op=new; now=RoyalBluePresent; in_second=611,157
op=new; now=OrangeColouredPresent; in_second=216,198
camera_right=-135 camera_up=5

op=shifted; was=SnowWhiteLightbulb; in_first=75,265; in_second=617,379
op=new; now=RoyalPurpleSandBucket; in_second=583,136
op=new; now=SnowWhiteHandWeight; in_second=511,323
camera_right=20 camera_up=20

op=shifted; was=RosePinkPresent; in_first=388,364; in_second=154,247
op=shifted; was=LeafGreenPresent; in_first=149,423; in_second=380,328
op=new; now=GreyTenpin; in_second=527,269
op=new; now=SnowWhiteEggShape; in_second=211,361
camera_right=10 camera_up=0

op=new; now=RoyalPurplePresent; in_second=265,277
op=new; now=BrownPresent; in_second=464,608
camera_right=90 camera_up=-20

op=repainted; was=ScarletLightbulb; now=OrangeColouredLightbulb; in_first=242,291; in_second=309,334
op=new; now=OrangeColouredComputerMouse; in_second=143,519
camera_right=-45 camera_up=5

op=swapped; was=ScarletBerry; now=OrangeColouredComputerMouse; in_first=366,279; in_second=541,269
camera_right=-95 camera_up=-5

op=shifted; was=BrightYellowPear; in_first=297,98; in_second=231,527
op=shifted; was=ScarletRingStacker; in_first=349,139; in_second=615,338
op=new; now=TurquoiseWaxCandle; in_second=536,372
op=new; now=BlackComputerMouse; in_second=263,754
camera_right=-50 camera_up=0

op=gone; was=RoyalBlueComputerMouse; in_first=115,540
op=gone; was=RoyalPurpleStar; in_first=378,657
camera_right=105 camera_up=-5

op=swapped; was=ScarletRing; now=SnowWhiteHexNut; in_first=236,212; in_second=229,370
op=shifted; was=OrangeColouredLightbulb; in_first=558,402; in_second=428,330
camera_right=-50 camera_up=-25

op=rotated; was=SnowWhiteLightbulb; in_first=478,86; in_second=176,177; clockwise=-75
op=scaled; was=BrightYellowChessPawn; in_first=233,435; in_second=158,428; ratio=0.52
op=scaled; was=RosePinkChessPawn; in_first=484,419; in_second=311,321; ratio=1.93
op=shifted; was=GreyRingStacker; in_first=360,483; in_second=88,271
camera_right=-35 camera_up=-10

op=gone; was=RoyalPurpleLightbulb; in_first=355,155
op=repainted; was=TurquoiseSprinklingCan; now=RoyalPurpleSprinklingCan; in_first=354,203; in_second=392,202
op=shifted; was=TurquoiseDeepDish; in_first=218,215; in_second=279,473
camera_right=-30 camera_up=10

◇ ◇ ◇ ◇

What is needed »
Each line from the one containing "op=shifted; was=GreyRingStacker; in_first=360,483;" to the end of the records should be echoed exactly, and no other line.

Solution »
op=shifted; was=GreyRingStacker; in_first=360,483; in_second=88,271
camera_right=-35 camera_up=-10

op=gone; was=RoyalPurpleLightbulb; in_first=355,155
op=repainted; was=TurquoiseSprinklingCan; now=RoyalPurpleSprinklingCan; in_first=354,203; in_second=392,202
op=shifted; was=TurquoiseDeepDish; in_first=218,215; in_second=279,473
camera_right=-30 camera_up=10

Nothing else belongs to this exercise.